# [Data]
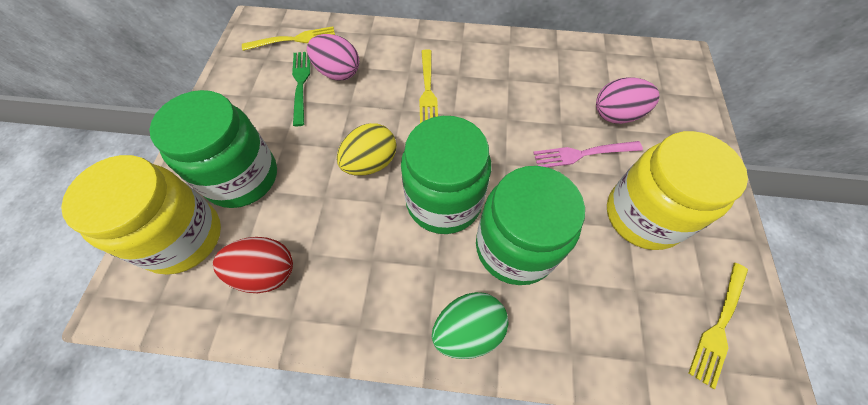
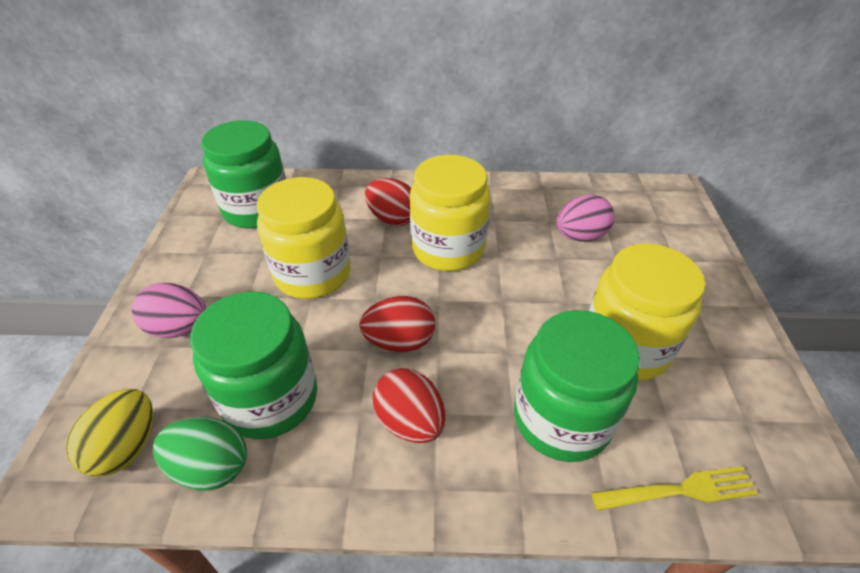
green fork: 1 -> 0
pink fork: 1 -> 0
red egg: 1 -> 3
yellow fork: 3 -> 1
yellow jar: 2 -> 3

# [Problem to solve]
Please retype, exactly as written, every line from the line containing "pink fork: 1 -> 0" through the last line of the records above, including both of those lines, and nothing else.

# [Task output]
pink fork: 1 -> 0
red egg: 1 -> 3
yellow fork: 3 -> 1
yellow jar: 2 -> 3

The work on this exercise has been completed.